DIRECTIONS FOR THIS TASK: In the material below, find the line containing "R18: 820 (N_15, VDD) -> none" and the line containing "J1 pin 2: W16 -> none", then reproduce exactly both of them and every line between, and nothing else.

[DATASET EXTRACT — start]

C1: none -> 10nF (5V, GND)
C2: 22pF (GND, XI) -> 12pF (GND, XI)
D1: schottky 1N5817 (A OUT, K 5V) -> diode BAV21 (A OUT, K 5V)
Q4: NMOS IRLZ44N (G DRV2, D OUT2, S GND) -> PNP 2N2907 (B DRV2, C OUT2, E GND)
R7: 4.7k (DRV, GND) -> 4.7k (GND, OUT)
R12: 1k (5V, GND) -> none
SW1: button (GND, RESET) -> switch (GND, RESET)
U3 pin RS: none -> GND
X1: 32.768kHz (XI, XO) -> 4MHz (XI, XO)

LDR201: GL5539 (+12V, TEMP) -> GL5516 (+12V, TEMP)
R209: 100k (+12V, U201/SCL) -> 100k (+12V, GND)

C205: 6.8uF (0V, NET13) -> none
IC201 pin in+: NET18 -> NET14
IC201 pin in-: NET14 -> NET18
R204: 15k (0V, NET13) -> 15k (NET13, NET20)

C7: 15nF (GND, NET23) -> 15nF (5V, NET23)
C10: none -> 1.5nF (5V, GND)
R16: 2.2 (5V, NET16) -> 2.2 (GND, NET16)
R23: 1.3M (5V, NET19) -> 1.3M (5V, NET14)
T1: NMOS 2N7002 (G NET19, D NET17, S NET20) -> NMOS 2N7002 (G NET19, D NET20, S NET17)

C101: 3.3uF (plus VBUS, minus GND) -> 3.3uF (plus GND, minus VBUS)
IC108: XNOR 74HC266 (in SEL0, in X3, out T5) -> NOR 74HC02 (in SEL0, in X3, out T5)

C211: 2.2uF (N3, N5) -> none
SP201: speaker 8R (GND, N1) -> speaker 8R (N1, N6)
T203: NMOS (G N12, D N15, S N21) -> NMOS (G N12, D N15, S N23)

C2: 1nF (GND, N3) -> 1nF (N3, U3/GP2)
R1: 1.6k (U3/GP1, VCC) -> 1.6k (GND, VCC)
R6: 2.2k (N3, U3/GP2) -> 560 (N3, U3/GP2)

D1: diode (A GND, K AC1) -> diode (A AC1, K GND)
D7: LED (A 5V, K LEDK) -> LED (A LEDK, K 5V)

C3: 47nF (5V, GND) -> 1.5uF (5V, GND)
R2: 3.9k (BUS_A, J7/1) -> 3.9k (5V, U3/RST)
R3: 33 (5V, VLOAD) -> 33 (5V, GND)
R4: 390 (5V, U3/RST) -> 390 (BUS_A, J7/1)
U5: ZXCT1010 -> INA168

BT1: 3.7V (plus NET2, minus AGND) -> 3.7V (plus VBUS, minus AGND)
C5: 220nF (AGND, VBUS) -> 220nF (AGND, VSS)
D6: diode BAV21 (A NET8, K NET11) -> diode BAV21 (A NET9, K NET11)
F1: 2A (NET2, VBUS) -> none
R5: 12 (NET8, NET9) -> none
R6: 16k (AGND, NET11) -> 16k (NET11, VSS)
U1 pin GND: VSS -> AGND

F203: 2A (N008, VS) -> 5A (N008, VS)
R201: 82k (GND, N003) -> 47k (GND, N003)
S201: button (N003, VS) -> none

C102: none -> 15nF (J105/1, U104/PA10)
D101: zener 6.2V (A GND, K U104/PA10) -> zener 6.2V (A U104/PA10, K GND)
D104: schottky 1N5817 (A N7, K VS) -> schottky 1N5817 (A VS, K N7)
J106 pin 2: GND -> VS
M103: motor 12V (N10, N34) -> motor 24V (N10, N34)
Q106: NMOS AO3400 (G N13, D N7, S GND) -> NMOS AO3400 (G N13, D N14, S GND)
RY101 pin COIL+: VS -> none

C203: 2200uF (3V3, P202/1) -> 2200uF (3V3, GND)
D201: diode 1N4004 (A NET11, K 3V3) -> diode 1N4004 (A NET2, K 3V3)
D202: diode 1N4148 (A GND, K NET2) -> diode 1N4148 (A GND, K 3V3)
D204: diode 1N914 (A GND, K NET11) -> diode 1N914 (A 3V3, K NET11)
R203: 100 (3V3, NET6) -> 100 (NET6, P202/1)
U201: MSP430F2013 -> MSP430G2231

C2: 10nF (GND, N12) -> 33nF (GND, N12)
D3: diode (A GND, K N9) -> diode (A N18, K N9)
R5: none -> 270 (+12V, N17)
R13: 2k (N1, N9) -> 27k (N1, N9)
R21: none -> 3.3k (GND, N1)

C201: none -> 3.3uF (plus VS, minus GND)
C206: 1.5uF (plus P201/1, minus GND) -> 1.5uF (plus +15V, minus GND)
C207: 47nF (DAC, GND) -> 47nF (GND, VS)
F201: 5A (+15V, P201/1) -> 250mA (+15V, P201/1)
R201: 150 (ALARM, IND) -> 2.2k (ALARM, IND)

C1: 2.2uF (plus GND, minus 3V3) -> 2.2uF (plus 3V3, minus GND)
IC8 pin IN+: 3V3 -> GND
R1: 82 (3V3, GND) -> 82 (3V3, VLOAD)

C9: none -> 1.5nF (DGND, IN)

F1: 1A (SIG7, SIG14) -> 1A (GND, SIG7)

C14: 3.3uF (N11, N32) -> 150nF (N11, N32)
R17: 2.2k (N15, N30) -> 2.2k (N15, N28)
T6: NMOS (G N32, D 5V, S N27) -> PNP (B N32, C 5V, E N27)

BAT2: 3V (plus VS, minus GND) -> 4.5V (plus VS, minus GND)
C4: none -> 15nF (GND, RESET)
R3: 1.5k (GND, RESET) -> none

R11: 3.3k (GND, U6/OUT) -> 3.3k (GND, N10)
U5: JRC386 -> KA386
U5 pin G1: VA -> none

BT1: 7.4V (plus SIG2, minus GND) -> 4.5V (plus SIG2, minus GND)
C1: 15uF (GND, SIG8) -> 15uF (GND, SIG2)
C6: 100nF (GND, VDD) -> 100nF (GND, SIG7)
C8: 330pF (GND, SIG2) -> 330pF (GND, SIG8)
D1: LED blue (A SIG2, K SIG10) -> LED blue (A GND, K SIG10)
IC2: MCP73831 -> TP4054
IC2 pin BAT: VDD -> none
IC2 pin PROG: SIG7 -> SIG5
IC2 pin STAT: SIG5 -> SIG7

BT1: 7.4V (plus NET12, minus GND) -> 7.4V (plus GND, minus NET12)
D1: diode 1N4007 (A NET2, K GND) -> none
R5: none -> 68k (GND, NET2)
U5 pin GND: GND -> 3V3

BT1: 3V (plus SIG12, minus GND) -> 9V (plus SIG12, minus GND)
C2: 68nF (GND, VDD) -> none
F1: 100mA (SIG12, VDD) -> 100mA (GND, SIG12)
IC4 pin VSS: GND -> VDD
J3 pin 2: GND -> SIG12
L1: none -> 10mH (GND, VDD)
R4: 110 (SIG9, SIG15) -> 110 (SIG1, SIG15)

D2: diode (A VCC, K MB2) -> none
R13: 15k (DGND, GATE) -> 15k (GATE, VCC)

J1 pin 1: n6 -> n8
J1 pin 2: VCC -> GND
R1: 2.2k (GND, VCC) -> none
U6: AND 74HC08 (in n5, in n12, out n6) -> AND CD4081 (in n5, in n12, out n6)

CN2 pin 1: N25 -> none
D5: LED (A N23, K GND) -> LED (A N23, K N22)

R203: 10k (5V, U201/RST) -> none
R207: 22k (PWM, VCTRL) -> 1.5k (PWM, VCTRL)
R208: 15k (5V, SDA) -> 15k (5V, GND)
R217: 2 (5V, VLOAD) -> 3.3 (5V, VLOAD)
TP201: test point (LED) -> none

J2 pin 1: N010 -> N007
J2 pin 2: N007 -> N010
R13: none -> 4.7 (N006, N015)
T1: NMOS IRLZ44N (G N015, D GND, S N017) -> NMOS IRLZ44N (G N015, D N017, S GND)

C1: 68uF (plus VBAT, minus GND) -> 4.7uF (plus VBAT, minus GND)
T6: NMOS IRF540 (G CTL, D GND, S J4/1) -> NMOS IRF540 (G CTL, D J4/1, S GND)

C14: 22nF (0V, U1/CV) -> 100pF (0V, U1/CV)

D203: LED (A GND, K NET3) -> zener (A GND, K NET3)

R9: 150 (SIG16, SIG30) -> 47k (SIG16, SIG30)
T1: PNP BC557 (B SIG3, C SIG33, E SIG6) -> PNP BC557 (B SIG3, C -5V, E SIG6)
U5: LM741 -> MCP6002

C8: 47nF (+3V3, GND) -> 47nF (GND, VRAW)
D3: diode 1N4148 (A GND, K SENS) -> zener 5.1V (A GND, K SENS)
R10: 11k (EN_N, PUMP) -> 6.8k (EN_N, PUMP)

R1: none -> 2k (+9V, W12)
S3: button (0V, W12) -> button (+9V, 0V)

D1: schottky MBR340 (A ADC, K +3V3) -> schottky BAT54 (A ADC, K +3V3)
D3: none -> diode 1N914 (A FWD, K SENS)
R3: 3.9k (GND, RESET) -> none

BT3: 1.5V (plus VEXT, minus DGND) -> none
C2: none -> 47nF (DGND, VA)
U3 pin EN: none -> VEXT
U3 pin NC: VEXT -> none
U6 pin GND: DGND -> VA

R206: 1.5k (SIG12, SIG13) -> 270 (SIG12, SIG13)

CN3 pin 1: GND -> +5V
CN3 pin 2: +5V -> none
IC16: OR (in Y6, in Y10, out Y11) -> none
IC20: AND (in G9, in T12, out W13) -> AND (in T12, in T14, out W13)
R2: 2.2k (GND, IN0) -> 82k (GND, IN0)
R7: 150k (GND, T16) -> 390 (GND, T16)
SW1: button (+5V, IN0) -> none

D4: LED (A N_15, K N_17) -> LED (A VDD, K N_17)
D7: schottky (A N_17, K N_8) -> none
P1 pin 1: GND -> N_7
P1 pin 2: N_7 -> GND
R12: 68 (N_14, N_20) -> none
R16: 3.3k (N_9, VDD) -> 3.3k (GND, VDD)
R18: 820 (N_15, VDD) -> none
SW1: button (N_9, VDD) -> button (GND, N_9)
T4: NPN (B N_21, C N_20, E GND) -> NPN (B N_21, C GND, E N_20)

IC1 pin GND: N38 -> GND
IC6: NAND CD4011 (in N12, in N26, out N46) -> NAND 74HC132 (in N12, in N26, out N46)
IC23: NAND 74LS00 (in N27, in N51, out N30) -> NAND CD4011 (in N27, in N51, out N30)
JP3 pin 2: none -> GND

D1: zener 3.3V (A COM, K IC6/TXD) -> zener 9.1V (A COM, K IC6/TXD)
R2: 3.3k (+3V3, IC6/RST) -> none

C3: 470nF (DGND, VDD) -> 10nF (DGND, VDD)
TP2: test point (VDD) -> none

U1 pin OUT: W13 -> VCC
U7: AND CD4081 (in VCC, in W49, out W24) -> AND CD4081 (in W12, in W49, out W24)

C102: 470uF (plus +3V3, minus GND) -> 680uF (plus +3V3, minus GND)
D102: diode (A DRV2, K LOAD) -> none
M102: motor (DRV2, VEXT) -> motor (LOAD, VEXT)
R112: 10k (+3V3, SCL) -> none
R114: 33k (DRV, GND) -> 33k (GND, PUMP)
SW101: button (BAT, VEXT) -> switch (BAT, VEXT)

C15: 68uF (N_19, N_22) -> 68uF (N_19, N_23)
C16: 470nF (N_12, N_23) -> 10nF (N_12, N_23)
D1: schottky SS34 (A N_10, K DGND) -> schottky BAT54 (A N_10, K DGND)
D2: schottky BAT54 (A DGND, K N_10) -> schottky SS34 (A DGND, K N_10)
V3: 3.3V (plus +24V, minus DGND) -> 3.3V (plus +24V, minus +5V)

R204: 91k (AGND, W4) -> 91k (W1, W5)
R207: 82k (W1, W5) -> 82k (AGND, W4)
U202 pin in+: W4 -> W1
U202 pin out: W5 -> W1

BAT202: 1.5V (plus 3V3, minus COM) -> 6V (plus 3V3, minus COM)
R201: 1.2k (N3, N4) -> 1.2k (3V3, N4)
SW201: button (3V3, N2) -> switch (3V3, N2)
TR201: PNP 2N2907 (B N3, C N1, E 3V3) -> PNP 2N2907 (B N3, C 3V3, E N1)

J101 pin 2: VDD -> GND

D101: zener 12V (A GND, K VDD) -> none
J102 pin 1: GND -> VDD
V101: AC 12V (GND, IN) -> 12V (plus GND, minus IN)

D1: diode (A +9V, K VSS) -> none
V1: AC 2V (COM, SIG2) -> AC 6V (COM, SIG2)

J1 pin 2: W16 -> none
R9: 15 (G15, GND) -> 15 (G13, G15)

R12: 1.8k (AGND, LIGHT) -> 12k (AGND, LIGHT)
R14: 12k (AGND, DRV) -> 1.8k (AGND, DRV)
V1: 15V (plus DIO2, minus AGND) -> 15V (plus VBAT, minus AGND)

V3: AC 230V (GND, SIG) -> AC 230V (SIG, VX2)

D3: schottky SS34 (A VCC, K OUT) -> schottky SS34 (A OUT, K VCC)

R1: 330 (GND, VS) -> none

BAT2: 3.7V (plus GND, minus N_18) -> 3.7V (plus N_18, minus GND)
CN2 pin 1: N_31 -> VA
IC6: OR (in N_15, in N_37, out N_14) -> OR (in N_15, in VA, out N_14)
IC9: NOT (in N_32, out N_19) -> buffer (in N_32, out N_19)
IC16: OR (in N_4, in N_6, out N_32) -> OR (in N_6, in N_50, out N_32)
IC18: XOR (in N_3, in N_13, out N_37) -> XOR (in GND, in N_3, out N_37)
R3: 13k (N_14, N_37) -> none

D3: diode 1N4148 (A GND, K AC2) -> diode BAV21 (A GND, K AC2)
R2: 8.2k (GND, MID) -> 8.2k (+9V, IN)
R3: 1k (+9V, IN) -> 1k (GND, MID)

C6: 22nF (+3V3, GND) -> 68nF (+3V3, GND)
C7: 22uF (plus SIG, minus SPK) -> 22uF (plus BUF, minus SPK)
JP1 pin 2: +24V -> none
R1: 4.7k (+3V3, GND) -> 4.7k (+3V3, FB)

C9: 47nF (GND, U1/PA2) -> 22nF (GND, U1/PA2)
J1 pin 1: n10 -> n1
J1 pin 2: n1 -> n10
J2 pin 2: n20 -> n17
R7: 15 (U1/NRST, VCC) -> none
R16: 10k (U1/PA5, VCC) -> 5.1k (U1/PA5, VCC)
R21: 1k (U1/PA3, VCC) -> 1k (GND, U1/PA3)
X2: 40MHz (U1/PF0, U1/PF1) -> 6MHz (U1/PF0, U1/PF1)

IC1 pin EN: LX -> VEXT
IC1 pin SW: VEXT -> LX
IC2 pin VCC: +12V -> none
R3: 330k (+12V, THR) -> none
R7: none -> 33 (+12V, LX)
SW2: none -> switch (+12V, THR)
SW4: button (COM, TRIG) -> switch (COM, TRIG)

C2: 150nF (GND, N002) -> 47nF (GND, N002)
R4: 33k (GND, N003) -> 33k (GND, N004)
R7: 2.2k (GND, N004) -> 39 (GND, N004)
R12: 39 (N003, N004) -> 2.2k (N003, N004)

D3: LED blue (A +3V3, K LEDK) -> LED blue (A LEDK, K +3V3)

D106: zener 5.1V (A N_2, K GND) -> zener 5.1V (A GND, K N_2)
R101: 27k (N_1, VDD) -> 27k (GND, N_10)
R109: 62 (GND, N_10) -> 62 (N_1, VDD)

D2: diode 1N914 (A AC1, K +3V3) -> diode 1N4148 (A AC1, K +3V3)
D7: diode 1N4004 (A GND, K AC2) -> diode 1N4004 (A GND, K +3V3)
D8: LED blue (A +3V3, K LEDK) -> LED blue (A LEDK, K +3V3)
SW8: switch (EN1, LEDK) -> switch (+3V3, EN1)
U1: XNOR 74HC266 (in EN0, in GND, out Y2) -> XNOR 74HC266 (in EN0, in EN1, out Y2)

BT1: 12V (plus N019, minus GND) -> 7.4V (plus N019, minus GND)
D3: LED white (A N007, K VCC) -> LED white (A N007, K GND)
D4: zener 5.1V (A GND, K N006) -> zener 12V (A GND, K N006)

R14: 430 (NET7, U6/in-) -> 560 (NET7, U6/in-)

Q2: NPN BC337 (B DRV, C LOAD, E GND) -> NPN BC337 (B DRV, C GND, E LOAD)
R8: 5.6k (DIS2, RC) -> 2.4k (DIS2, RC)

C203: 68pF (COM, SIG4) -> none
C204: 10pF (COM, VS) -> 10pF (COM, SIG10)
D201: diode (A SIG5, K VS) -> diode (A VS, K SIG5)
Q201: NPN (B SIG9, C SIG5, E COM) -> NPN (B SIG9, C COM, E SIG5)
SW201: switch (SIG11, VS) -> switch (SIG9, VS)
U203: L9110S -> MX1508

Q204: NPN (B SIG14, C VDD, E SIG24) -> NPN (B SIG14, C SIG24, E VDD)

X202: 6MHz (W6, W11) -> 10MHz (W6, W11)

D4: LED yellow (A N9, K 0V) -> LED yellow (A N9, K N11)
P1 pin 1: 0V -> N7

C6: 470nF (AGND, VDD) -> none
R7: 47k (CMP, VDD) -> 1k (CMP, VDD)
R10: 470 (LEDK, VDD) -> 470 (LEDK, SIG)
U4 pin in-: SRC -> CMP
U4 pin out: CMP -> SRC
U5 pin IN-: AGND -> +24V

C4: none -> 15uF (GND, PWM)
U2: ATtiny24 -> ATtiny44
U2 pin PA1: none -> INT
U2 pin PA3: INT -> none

[DATASET EXTRACT — finish]

RESULT:
R18: 820 (N_15, VDD) -> none
SW1: button (N_9, VDD) -> button (GND, N_9)
T4: NPN (B N_21, C N_20, E GND) -> NPN (B N_21, C GND, E N_20)

IC1 pin GND: N38 -> GND
IC6: NAND CD4011 (in N12, in N26, out N46) -> NAND 74HC132 (in N12, in N26, out N46)
IC23: NAND 74LS00 (in N27, in N51, out N30) -> NAND CD4011 (in N27, in N51, out N30)
JP3 pin 2: none -> GND

D1: zener 3.3V (A COM, K IC6/TXD) -> zener 9.1V (A COM, K IC6/TXD)
R2: 3.3k (+3V3, IC6/RST) -> none

C3: 470nF (DGND, VDD) -> 10nF (DGND, VDD)
TP2: test point (VDD) -> none

U1 pin OUT: W13 -> VCC
U7: AND CD4081 (in VCC, in W49, out W24) -> AND CD4081 (in W12, in W49, out W24)

C102: 470uF (plus +3V3, minus GND) -> 680uF (plus +3V3, minus GND)
D102: diode (A DRV2, K LOAD) -> none
M102: motor (DRV2, VEXT) -> motor (LOAD, VEXT)
R112: 10k (+3V3, SCL) -> none
R114: 33k (DRV, GND) -> 33k (GND, PUMP)
SW101: button (BAT, VEXT) -> switch (BAT, VEXT)

C15: 68uF (N_19, N_22) -> 68uF (N_19, N_23)
C16: 470nF (N_12, N_23) -> 10nF (N_12, N_23)
D1: schottky SS34 (A N_10, K DGND) -> schottky BAT54 (A N_10, K DGND)
D2: schottky BAT54 (A DGND, K N_10) -> schottky SS34 (A DGND, K N_10)
V3: 3.3V (plus +24V, minus DGND) -> 3.3V (plus +24V, minus +5V)

R204: 91k (AGND, W4) -> 91k (W1, W5)
R207: 82k (W1, W5) -> 82k (AGND, W4)
U202 pin in+: W4 -> W1
U202 pin out: W5 -> W1

BAT202: 1.5V (plus 3V3, minus COM) -> 6V (plus 3V3, minus COM)
R201: 1.2k (N3, N4) -> 1.2k (3V3, N4)
SW201: button (3V3, N2) -> switch (3V3, N2)
TR201: PNP 2N2907 (B N3, C N1, E 3V3) -> PNP 2N2907 (B N3, C 3V3, E N1)

J101 pin 2: VDD -> GND

D101: zener 12V (A GND, K VDD) -> none
J102 pin 1: GND -> VDD
V101: AC 12V (GND, IN) -> 12V (plus GND, minus IN)

D1: diode (A +9V, K VSS) -> none
V1: AC 2V (COM, SIG2) -> AC 6V (COM, SIG2)

J1 pin 2: W16 -> none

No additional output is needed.